▶ **Exercise**:
Take the lines from the beginning of the material through the line containing "orange mushroom: 4 -> 1" and retype them exactly, leaving the pictures out.

▶ **Records for the task**:
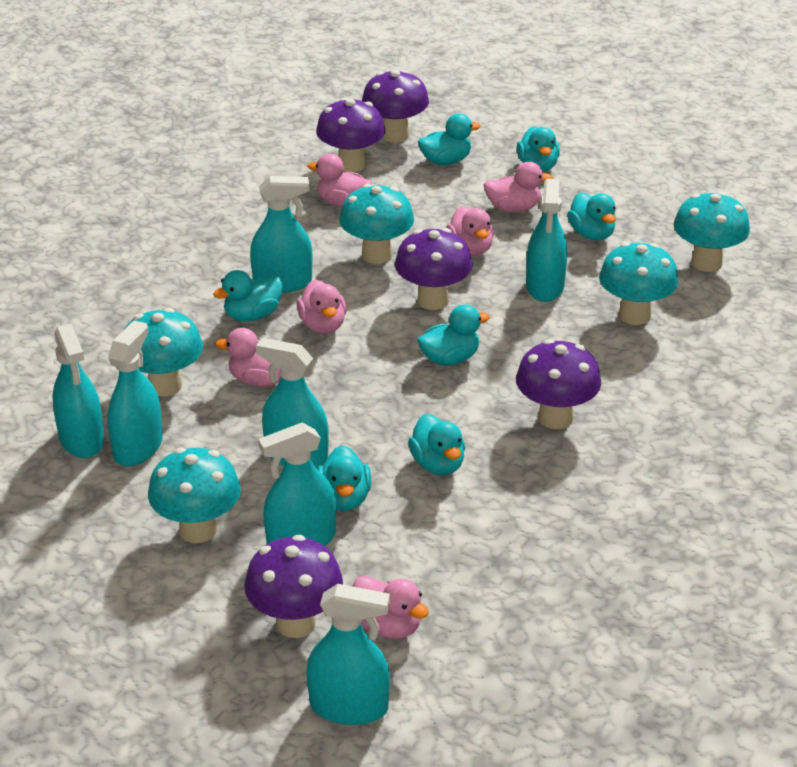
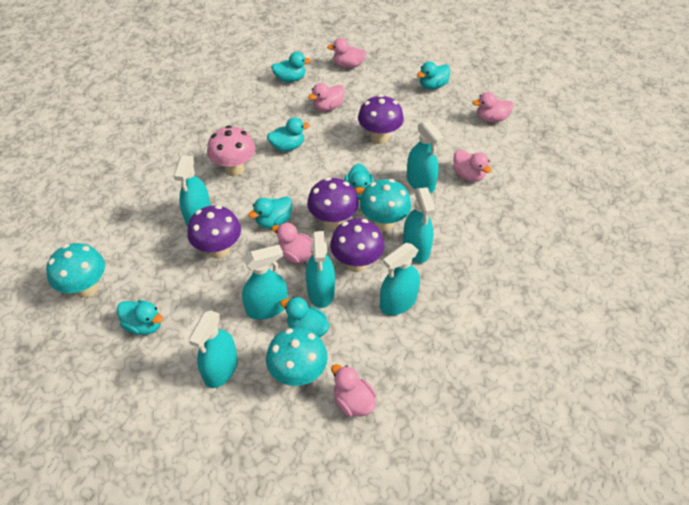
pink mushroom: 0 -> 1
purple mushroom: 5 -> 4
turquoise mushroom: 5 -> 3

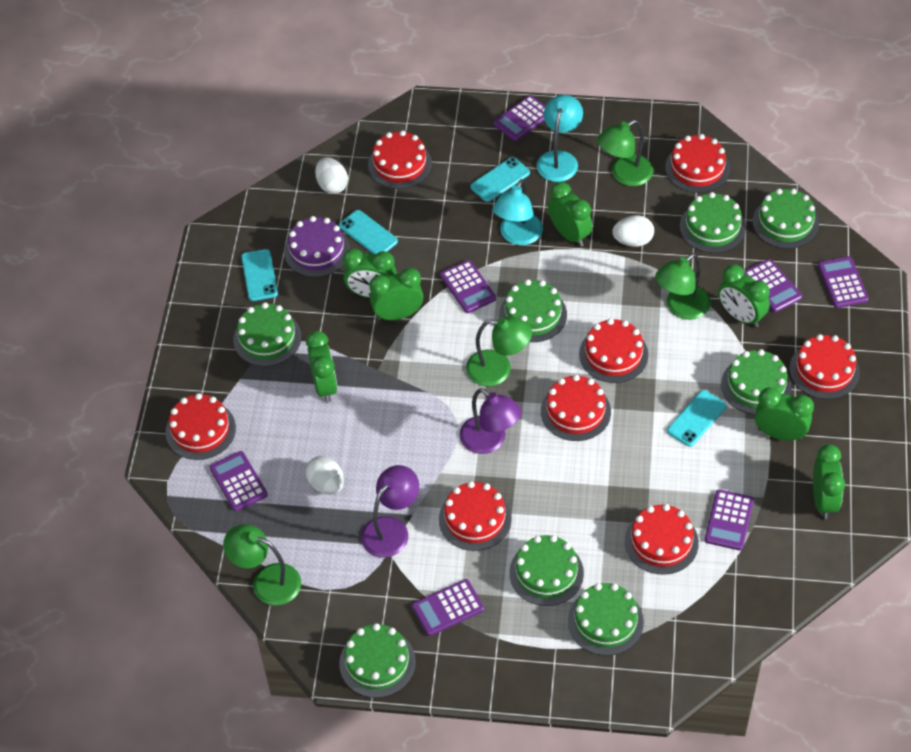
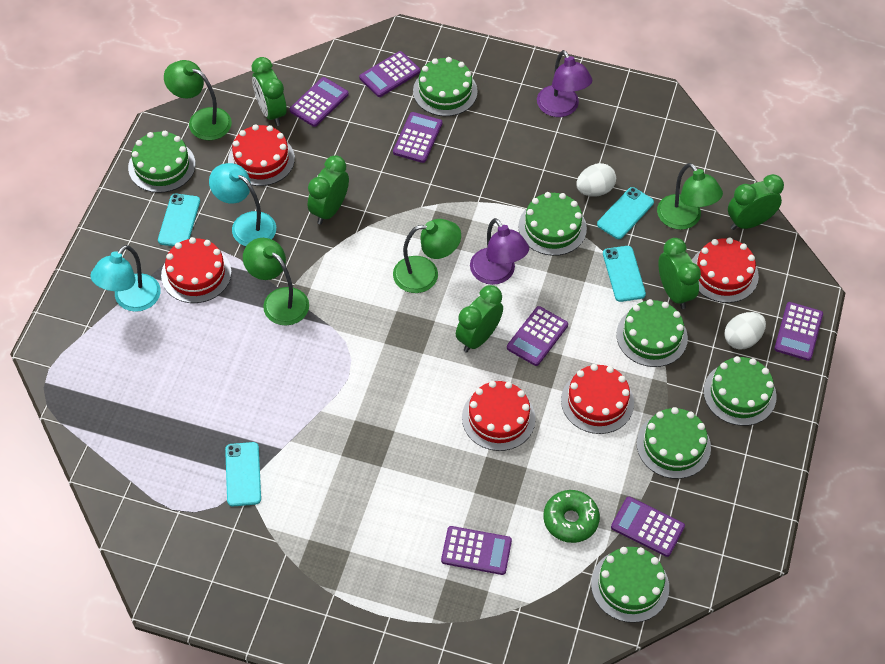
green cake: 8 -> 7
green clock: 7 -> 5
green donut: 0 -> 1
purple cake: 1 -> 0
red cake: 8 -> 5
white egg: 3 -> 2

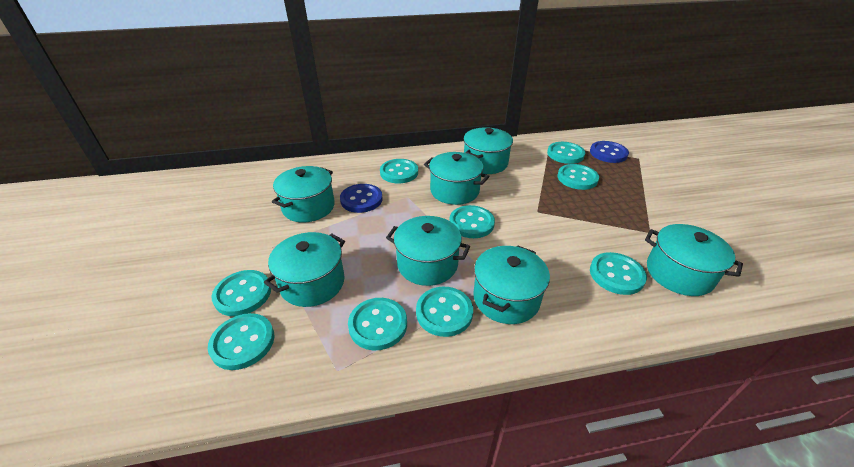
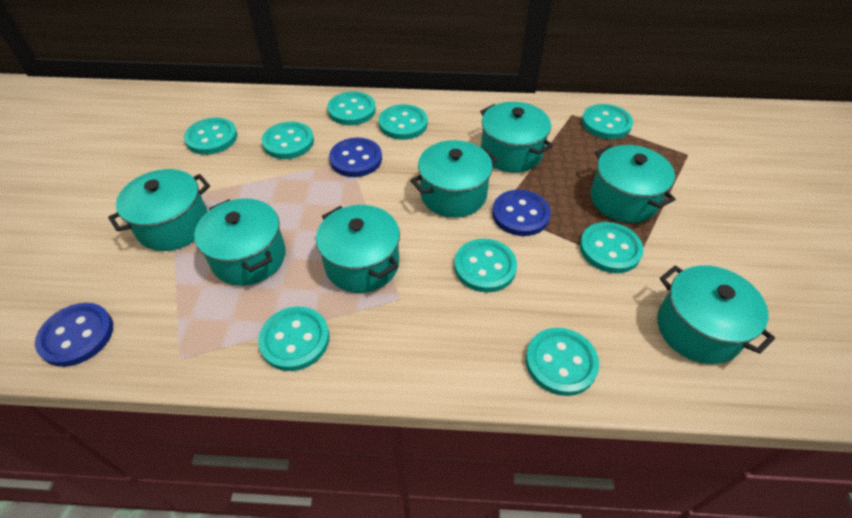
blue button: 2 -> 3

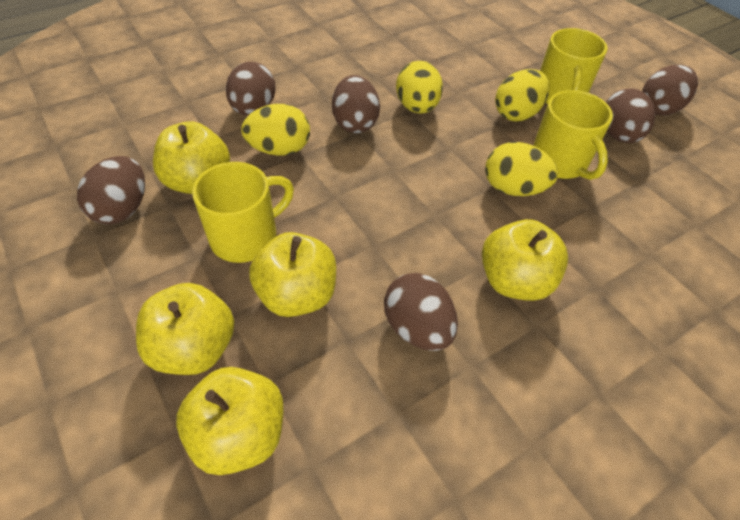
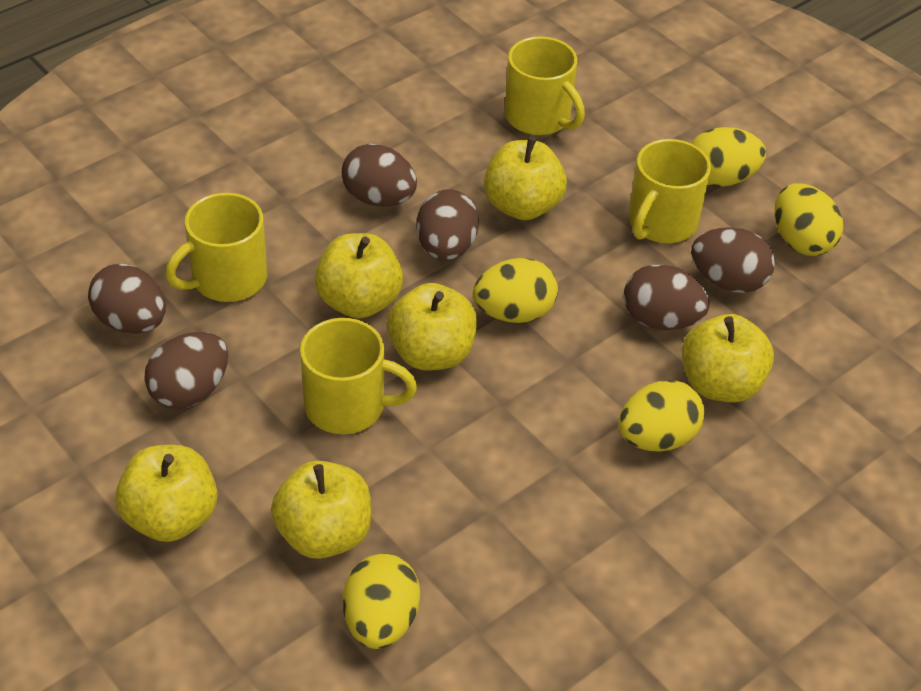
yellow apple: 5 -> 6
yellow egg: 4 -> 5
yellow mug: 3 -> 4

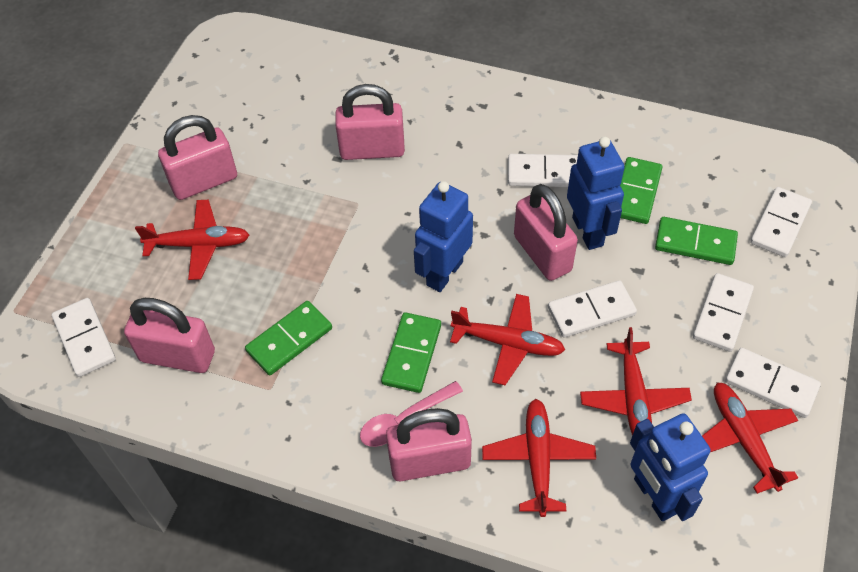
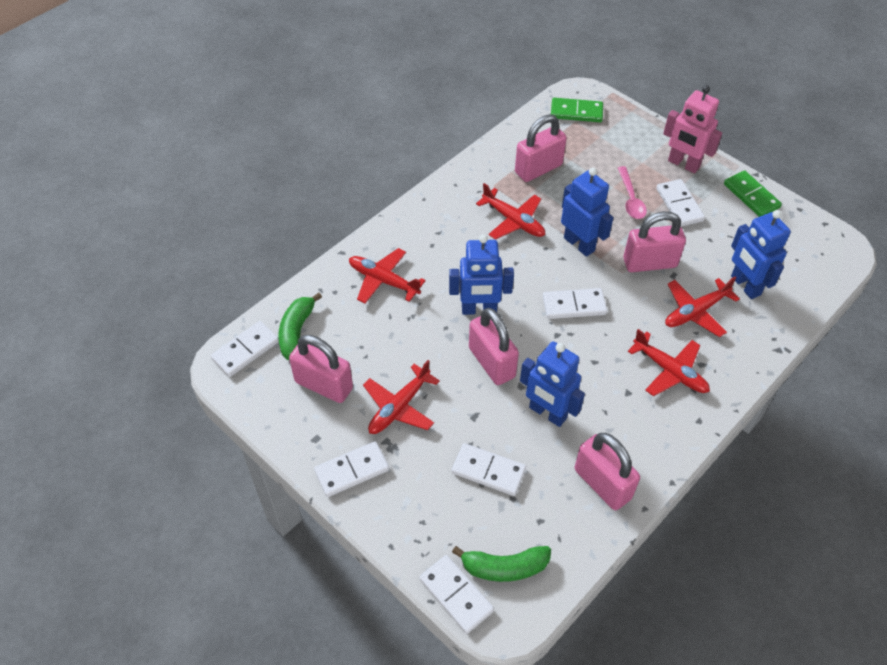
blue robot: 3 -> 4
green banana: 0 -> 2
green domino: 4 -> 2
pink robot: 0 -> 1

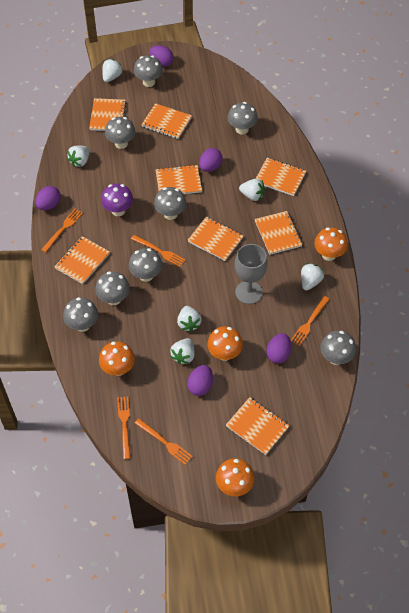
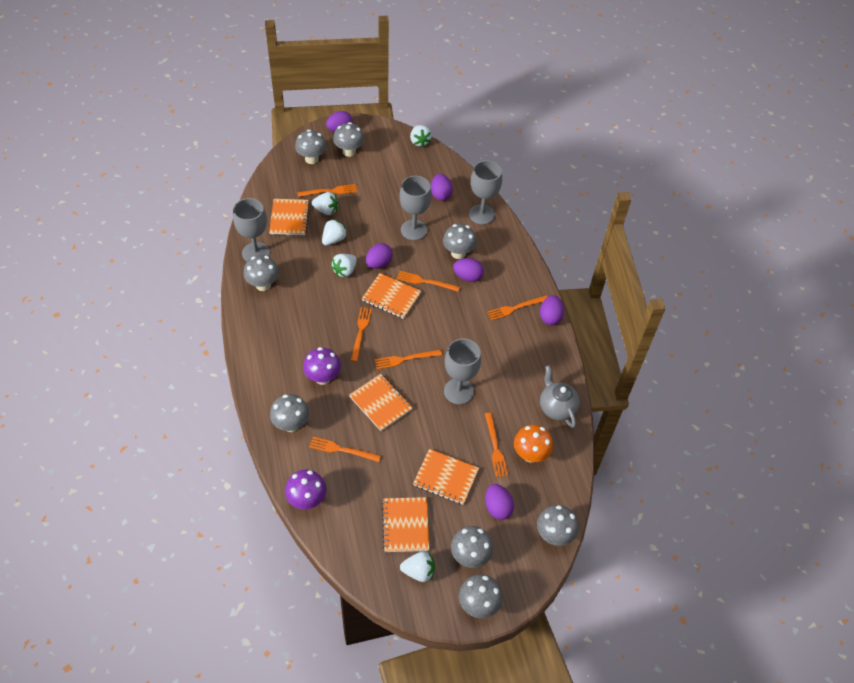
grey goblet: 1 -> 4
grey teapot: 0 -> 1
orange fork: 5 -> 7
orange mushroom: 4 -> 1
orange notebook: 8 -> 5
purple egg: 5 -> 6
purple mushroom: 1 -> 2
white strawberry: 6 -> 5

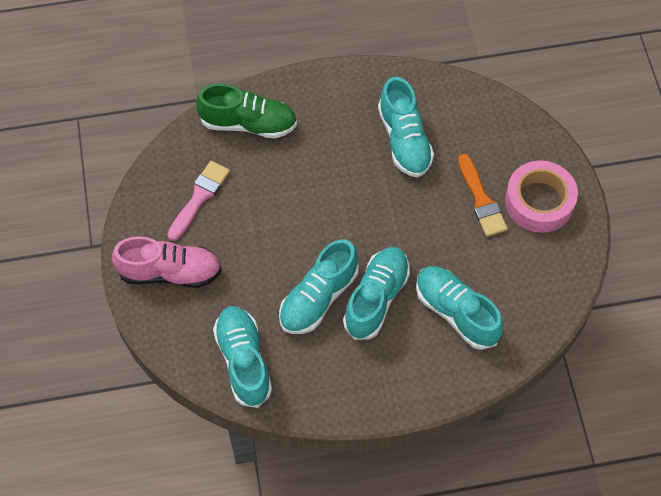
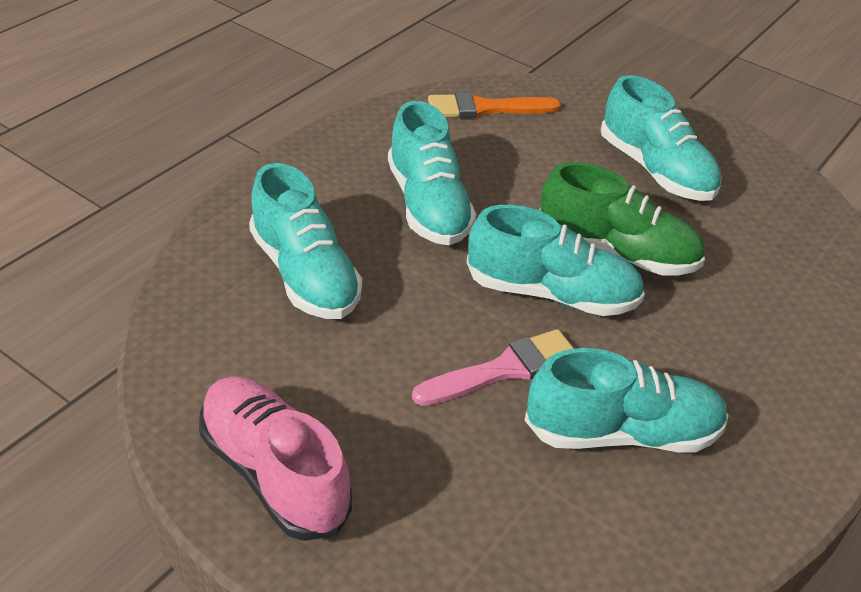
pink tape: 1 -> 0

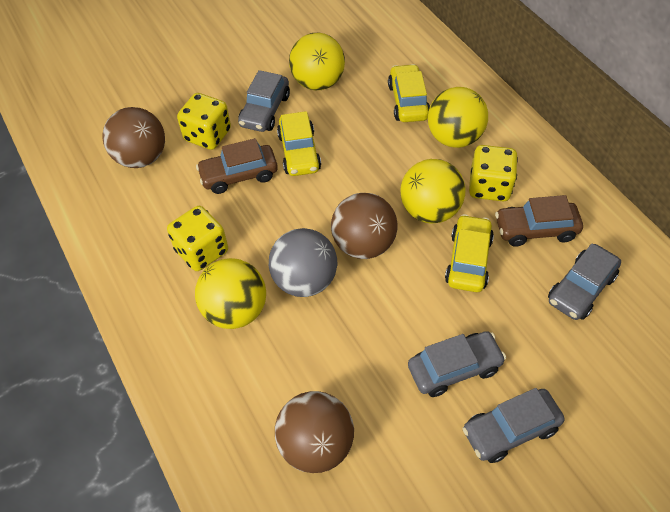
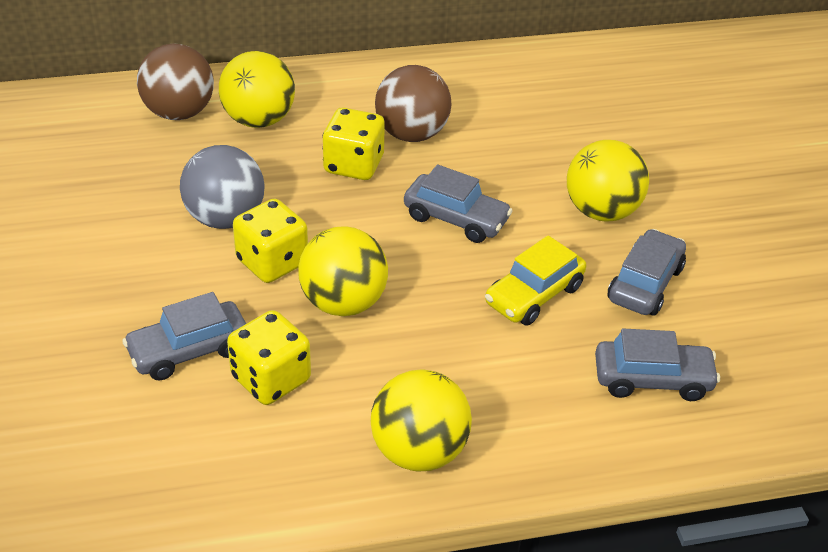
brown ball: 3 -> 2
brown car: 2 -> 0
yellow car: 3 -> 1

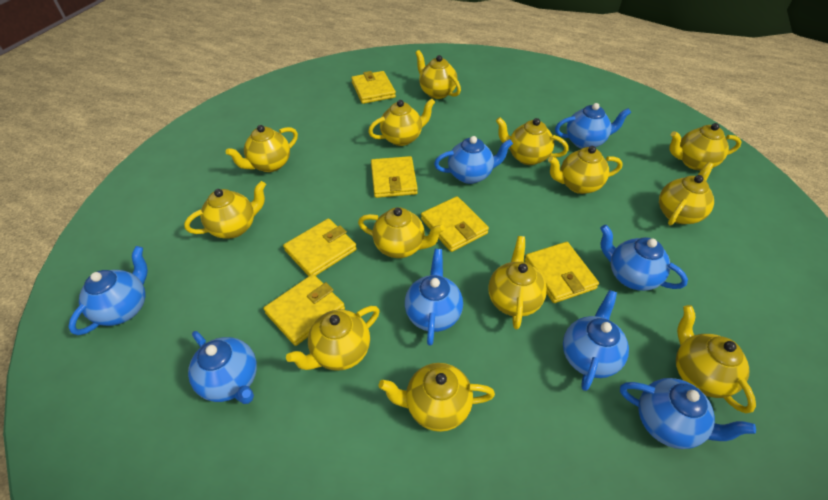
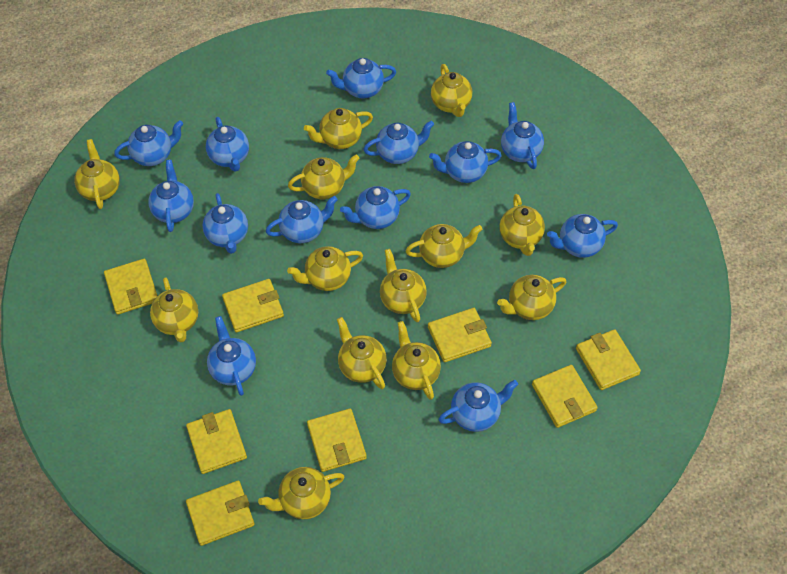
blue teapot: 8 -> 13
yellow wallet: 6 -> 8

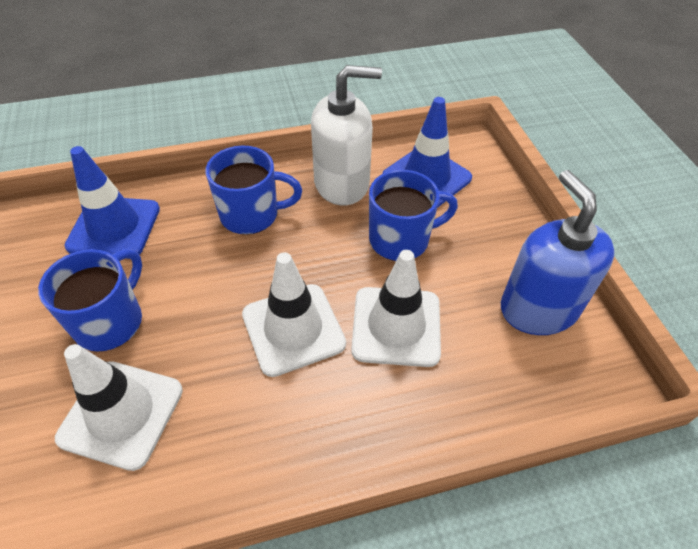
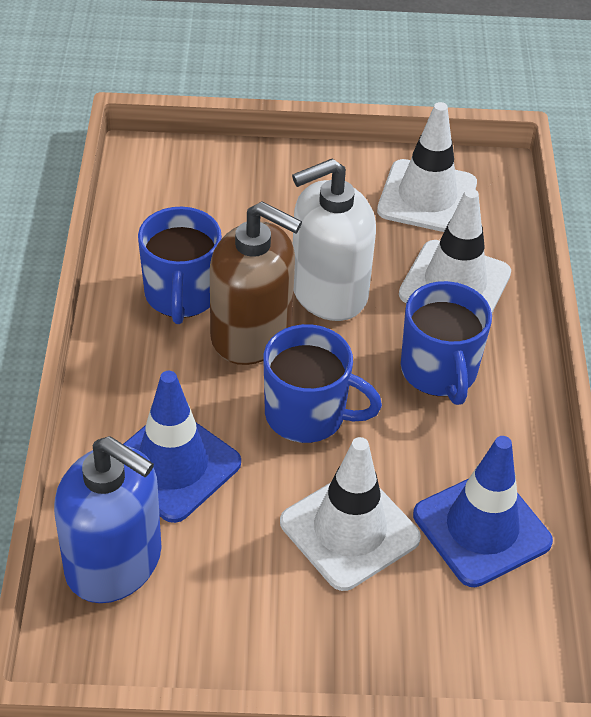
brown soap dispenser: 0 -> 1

▶ **Answer section**:
pink mushroom: 0 -> 1
purple mushroom: 5 -> 4
turquoise mushroom: 5 -> 3

green cake: 8 -> 7
green clock: 7 -> 5
green donut: 0 -> 1
purple cake: 1 -> 0
red cake: 8 -> 5
white egg: 3 -> 2

blue button: 2 -> 3

yellow apple: 5 -> 6
yellow egg: 4 -> 5
yellow mug: 3 -> 4

blue robot: 3 -> 4
green banana: 0 -> 2
green domino: 4 -> 2
pink robot: 0 -> 1

grey goblet: 1 -> 4
grey teapot: 0 -> 1
orange fork: 5 -> 7
orange mushroom: 4 -> 1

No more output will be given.